Dataset extract:
***
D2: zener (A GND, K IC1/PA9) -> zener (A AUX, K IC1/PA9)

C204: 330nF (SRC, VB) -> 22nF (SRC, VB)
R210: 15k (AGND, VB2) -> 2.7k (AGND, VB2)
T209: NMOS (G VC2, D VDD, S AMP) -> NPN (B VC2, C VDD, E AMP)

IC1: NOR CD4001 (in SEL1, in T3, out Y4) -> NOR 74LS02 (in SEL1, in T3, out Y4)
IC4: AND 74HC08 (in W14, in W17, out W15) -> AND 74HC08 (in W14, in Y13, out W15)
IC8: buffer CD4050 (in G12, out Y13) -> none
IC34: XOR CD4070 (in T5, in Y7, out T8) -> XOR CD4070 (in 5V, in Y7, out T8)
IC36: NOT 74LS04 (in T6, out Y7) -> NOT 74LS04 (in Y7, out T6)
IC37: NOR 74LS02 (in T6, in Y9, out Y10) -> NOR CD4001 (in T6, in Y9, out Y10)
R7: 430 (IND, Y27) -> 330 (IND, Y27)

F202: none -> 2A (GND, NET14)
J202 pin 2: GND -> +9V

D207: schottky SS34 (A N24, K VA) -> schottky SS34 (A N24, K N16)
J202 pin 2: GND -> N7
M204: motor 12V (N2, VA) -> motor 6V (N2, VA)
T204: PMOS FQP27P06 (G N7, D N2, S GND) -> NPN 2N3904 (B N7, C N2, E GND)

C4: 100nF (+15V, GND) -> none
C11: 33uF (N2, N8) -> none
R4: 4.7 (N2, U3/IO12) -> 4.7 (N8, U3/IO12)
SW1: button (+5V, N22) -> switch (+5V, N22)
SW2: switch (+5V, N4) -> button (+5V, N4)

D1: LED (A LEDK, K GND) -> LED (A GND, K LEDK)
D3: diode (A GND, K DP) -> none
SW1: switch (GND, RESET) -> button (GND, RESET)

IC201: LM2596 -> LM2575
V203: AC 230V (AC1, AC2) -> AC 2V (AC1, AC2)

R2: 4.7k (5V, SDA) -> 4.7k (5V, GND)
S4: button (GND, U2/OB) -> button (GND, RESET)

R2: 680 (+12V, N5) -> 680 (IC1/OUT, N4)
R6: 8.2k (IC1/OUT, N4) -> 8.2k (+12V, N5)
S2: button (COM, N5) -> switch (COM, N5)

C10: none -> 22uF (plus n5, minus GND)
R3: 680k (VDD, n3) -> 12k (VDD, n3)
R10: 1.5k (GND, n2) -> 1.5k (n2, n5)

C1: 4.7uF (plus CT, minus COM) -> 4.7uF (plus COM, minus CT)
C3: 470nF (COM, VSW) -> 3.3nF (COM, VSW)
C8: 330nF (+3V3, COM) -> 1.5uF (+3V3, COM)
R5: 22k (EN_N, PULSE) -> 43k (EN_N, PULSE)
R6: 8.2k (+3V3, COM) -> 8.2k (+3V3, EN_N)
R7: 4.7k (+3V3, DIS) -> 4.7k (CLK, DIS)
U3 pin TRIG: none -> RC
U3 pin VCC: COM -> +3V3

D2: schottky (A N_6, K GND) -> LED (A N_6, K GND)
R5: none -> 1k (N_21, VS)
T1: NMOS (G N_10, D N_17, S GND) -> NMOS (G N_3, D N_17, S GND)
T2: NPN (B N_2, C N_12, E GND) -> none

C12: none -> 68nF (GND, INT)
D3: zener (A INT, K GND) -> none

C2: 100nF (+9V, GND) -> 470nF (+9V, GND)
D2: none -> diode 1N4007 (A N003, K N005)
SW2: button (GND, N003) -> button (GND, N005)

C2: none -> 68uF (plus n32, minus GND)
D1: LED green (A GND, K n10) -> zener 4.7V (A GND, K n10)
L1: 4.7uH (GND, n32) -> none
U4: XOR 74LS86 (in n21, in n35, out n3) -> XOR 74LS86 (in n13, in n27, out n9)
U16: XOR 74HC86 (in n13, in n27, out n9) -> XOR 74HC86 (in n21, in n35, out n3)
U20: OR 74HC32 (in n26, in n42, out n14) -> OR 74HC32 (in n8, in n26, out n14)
***
What you need to do: Going through the data above, return each line with the word "switch".

Solved exercise:
SW1: button (+5V, N22) -> switch (+5V, N22)
SW2: switch (+5V, N4) -> button (+5V, N4)
SW1: switch (GND, RESET) -> button (GND, RESET)
S2: button (COM, N5) -> switch (COM, N5)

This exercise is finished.